Work to complete →
All that should be output is the block of lines below from the line with "The serce/czerwony ended" to the line with "The portfel/zielony ended", both included, exactly as written.

Extracted data Start Marker

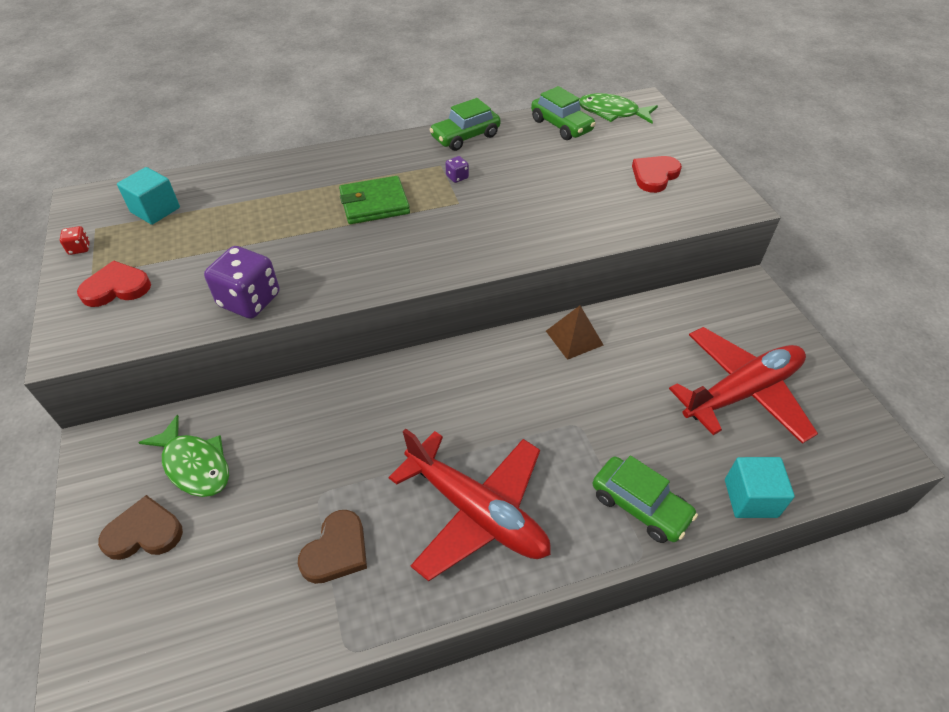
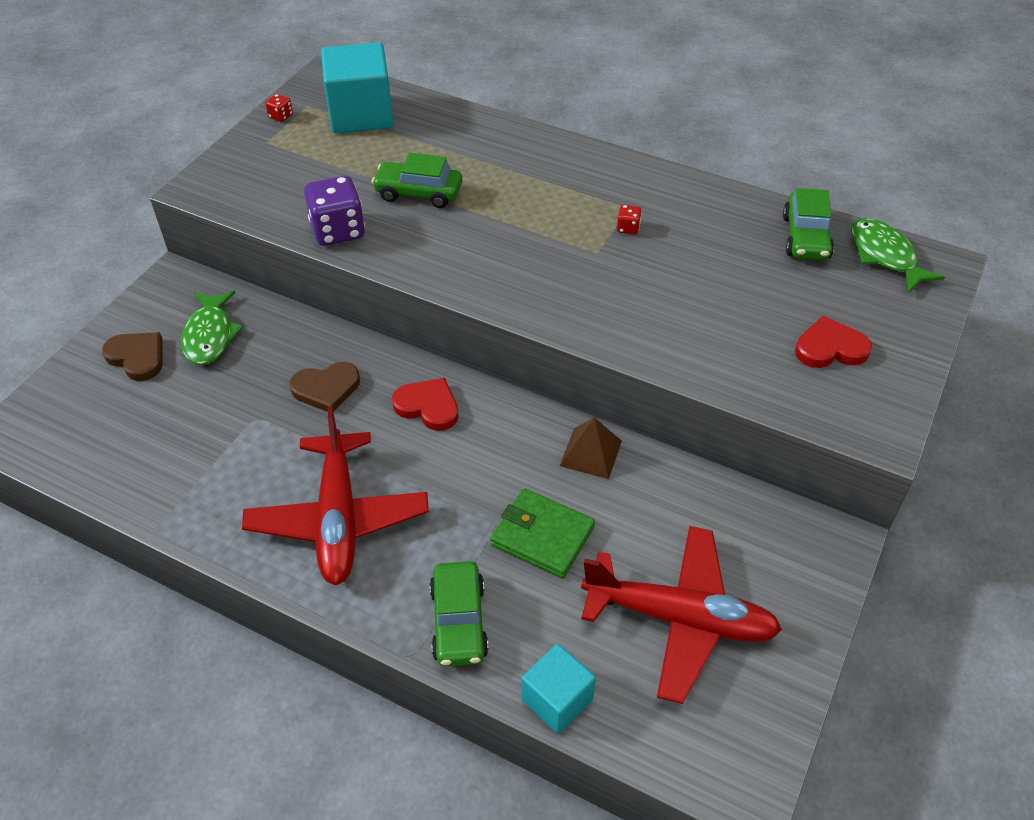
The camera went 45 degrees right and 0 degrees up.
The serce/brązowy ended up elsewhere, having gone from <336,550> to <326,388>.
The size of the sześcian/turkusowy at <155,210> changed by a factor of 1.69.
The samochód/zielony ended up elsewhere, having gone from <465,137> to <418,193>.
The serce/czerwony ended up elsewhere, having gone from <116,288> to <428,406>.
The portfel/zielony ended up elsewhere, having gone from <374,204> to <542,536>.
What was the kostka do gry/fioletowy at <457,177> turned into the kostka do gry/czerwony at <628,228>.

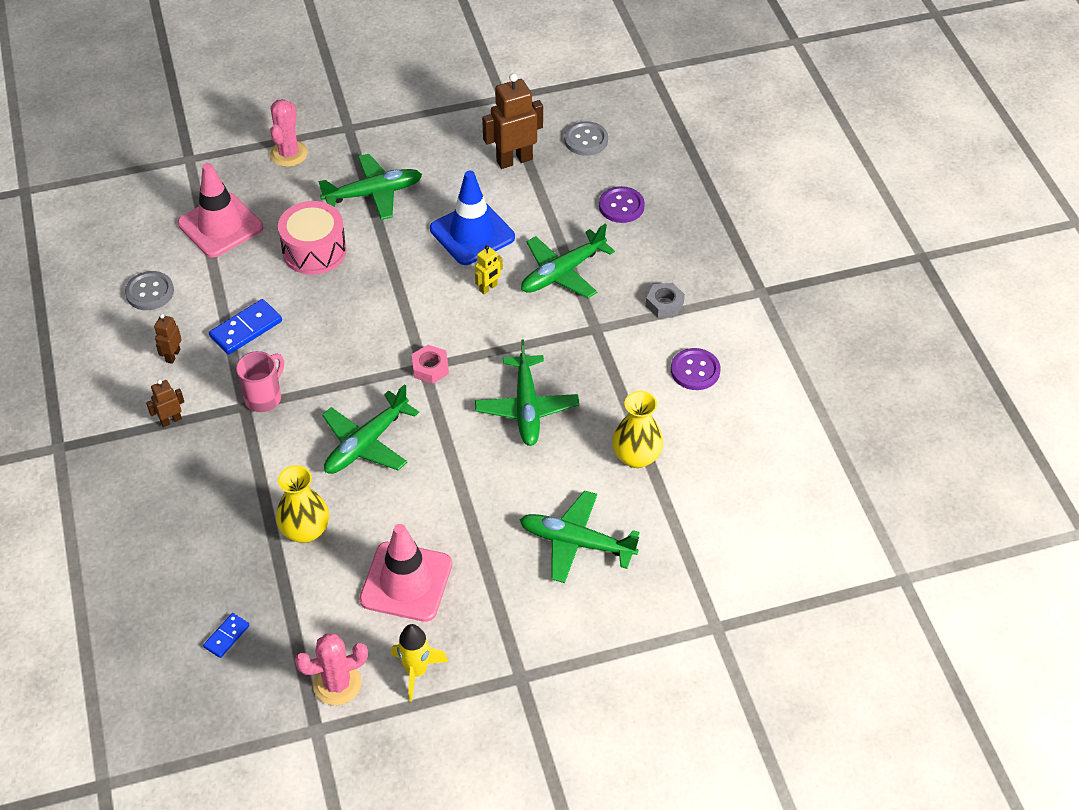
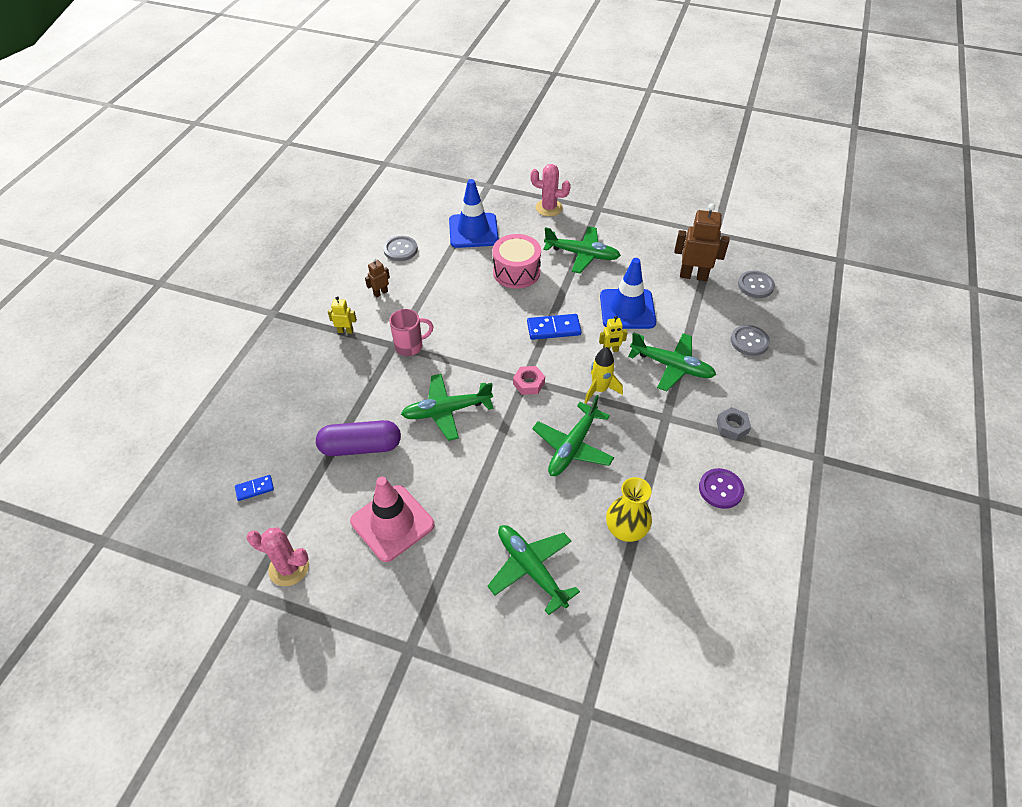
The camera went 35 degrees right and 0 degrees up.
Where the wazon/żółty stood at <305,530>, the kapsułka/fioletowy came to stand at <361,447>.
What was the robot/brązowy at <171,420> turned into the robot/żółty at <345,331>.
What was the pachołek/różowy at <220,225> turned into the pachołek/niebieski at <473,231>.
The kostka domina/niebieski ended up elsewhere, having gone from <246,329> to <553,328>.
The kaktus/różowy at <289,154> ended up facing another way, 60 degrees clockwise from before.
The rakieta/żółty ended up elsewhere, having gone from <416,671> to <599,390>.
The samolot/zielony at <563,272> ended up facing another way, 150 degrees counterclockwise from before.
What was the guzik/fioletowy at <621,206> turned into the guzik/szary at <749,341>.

Extracted data End Marker

Task answer →
The serce/czerwony ended up elsewhere, having gone from <116,288> to <428,406>.
The portfel/zielony ended up elsewhere, having gone from <374,204> to <542,536>.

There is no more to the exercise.